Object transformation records

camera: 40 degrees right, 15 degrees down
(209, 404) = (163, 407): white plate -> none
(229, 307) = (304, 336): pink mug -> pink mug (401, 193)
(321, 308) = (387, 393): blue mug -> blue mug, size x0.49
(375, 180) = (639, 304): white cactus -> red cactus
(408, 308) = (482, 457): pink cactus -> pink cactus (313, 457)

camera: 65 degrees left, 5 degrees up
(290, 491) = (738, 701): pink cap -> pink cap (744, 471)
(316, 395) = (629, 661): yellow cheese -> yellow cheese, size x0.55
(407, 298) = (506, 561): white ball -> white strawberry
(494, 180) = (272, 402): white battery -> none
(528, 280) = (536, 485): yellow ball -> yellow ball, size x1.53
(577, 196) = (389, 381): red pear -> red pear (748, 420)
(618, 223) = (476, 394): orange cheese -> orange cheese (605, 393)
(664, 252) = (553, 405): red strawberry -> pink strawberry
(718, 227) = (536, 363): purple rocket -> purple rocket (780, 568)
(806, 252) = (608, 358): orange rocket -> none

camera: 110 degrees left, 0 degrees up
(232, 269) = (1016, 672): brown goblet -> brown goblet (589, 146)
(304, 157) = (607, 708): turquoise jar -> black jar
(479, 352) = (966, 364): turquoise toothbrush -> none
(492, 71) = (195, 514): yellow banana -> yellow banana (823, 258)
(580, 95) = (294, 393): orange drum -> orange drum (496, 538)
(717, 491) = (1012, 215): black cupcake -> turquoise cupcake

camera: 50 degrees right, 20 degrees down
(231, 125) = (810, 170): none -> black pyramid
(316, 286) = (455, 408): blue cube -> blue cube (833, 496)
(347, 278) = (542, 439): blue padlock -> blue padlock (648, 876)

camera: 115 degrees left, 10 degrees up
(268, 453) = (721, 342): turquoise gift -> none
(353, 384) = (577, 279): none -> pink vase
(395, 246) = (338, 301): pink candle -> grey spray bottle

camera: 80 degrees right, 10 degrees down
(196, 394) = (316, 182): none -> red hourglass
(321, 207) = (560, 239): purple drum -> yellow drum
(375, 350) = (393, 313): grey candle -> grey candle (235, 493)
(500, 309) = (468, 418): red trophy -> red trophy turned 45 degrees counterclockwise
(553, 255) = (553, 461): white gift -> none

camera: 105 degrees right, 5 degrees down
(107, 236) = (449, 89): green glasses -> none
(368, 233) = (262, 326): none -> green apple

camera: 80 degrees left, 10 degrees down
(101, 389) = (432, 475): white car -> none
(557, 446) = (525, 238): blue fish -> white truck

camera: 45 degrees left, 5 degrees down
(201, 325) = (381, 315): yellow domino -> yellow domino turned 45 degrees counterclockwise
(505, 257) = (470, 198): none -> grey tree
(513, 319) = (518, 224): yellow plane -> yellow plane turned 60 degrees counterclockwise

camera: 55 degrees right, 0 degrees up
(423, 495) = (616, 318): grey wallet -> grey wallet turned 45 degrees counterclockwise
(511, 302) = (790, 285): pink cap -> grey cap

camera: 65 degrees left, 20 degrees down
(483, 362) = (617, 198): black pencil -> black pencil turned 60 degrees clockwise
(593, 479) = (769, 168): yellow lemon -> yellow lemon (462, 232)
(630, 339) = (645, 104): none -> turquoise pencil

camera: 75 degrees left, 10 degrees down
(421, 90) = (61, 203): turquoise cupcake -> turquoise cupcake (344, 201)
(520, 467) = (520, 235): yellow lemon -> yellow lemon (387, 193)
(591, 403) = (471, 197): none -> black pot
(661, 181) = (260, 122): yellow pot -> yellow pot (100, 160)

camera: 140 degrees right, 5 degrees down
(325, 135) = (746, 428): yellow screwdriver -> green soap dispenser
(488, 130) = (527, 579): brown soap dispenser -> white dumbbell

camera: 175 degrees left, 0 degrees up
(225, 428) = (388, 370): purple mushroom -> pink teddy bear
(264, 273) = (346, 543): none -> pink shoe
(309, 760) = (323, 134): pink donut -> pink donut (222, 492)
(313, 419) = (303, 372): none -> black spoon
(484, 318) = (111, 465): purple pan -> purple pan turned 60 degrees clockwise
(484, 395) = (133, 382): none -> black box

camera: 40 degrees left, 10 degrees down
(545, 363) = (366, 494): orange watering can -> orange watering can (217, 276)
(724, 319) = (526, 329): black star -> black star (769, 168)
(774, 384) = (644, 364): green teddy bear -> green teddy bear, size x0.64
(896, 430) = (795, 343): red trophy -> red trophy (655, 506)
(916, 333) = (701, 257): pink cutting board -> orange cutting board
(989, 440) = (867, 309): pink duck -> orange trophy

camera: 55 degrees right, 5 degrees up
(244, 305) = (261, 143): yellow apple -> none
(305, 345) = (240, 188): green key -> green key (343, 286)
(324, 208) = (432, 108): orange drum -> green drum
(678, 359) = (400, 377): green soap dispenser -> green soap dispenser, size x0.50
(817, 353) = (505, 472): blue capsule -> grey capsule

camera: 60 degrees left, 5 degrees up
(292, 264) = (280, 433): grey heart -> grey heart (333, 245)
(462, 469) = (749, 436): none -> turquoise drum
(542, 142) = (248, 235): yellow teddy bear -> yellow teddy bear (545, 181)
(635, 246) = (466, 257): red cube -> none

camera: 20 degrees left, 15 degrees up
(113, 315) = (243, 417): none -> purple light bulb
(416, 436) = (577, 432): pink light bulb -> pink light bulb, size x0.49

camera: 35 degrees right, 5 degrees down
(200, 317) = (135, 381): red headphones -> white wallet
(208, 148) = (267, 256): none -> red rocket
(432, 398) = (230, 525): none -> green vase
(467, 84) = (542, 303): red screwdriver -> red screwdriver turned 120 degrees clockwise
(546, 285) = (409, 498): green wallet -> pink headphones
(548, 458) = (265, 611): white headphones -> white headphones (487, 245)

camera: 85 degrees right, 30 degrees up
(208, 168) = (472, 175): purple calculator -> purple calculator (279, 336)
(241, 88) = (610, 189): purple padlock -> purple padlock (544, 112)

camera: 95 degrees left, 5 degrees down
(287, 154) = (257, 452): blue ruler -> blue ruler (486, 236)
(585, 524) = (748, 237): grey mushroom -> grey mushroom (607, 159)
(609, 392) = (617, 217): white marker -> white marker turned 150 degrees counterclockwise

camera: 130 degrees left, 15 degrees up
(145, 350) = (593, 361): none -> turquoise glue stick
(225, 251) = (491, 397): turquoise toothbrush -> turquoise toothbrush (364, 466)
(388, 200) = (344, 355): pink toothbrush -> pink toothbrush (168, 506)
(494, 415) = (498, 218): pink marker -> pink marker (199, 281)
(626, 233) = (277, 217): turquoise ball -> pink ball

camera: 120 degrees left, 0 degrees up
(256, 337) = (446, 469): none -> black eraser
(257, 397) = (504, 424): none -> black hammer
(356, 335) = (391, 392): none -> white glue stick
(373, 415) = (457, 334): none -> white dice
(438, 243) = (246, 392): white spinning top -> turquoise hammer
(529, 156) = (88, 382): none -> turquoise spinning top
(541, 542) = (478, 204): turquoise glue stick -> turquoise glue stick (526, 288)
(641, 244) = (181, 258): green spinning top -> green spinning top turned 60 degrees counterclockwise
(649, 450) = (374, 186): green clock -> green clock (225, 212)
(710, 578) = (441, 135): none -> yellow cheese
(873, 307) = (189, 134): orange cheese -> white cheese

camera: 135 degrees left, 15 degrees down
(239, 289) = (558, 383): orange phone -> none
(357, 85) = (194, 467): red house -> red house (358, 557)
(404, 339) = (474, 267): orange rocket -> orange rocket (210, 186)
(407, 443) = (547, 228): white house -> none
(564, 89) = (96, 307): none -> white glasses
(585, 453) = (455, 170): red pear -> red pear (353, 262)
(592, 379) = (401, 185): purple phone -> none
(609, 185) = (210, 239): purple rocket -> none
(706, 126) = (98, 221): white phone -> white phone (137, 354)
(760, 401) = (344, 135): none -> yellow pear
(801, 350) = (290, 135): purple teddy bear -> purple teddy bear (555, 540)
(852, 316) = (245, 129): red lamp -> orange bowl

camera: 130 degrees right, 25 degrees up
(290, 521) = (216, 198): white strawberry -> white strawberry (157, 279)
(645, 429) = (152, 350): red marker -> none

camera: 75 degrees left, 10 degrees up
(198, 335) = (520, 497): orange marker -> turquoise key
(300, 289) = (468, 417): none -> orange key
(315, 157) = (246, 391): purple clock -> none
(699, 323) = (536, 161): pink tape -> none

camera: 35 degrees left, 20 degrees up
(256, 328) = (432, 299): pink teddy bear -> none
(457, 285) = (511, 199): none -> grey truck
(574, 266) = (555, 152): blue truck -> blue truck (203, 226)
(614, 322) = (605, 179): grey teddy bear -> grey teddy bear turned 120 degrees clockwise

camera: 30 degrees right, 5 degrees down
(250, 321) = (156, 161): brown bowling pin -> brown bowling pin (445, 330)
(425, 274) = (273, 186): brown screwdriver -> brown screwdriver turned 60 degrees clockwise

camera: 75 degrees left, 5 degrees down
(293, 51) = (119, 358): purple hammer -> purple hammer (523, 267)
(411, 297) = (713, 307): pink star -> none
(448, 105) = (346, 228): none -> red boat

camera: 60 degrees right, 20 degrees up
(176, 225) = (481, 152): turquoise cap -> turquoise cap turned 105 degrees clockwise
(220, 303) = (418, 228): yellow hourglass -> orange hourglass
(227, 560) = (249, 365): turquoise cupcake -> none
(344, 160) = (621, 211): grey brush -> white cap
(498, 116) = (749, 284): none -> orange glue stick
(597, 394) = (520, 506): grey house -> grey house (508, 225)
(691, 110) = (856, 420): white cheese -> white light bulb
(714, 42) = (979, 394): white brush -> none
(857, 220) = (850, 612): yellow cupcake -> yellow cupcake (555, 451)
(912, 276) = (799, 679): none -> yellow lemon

### Work instructions
Give back, unchanged, every line from the one with "(597, 394) = (520, 506): grey" to the end of the entries above.

### Answer section
(597, 394) = (520, 506): grey house -> grey house (508, 225)
(691, 110) = (856, 420): white cheese -> white light bulb
(714, 42) = (979, 394): white brush -> none
(857, 220) = (850, 612): yellow cupcake -> yellow cupcake (555, 451)
(912, 276) = (799, 679): none -> yellow lemon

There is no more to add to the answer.